> GOAL
Please reproduce each line of the material below word for word, leaving out the pictures.

> DATA LISTING
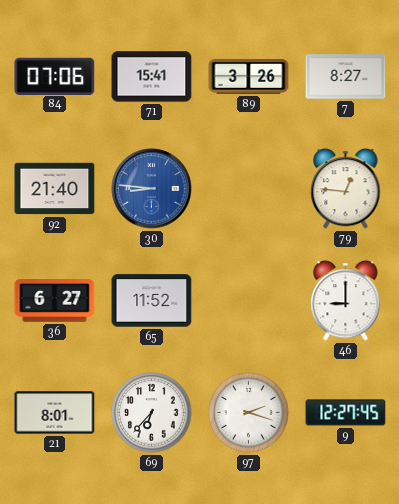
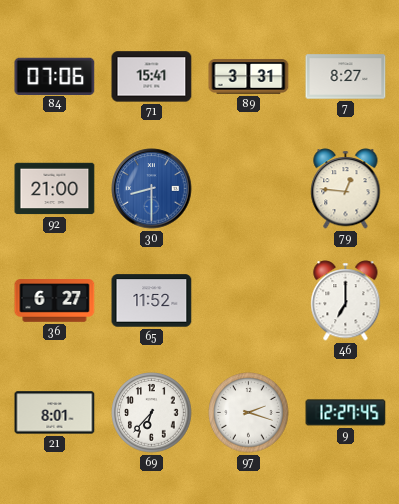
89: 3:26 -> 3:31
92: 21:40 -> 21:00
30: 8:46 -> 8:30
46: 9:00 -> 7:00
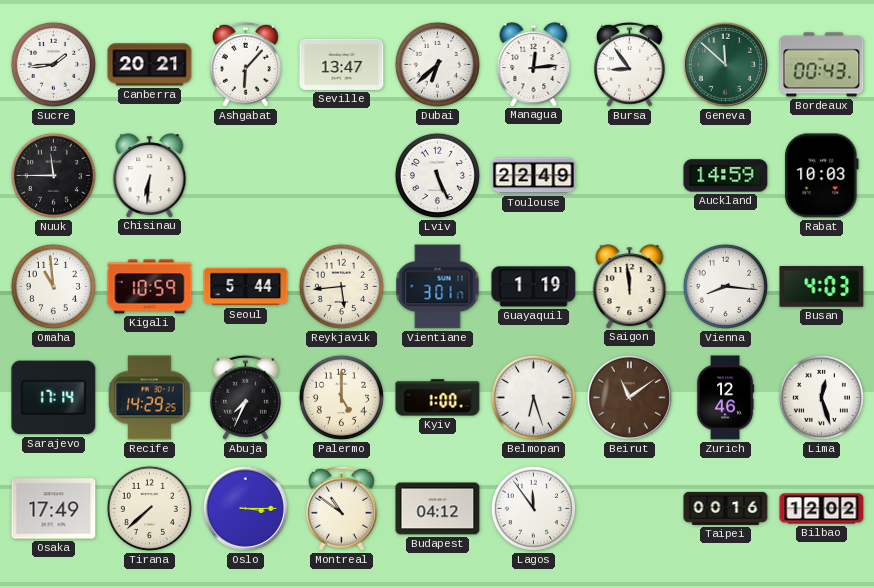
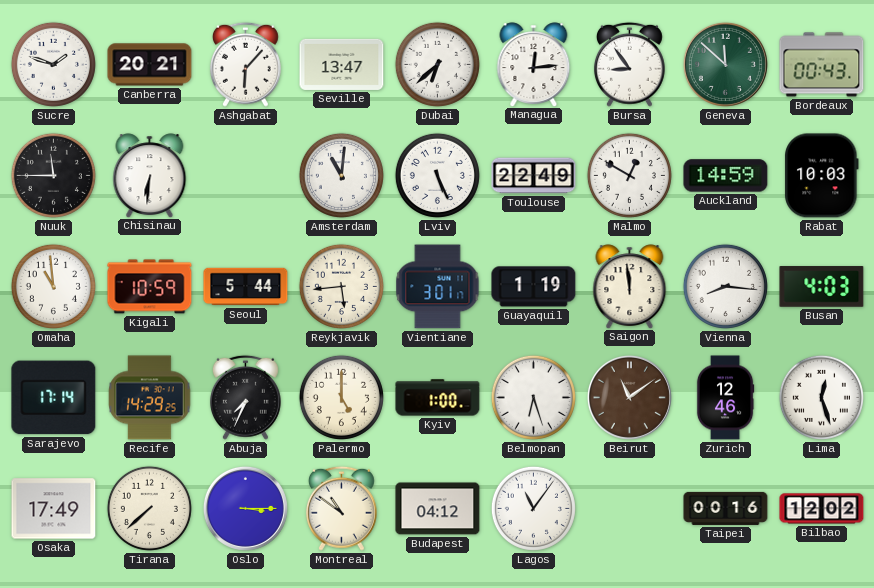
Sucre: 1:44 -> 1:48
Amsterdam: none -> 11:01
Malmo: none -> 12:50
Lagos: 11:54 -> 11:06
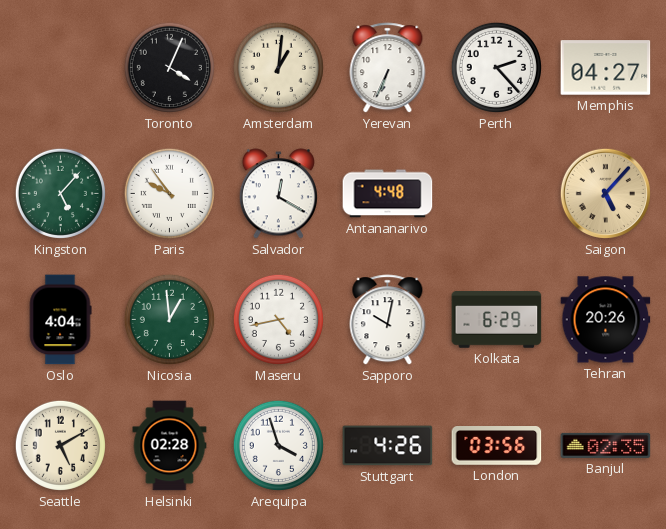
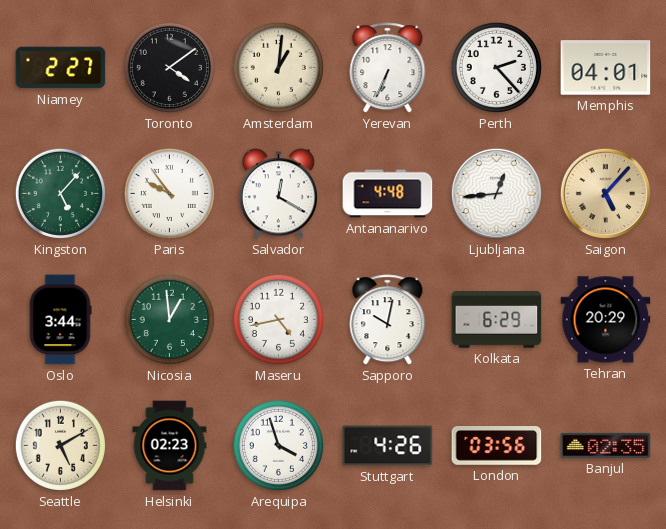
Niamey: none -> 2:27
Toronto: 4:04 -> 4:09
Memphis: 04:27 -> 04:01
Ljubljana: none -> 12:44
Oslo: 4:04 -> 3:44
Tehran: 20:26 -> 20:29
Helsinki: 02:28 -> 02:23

> RESPONSE
89: 3:26 -> 3:31
92: 21:40 -> 21:00
30: 8:46 -> 8:30
46: 9:00 -> 7:00
Sucre: 1:44 -> 1:48
Amsterdam: none -> 11:01
Malmo: none -> 12:50
Lagos: 11:54 -> 11:06
Niamey: none -> 2:27
Toronto: 4:04 -> 4:09
Memphis: 04:27 -> 04:01
Ljubljana: none -> 12:44
Oslo: 4:04 -> 3:44
Tehran: 20:26 -> 20:29
Helsinki: 02:28 -> 02:23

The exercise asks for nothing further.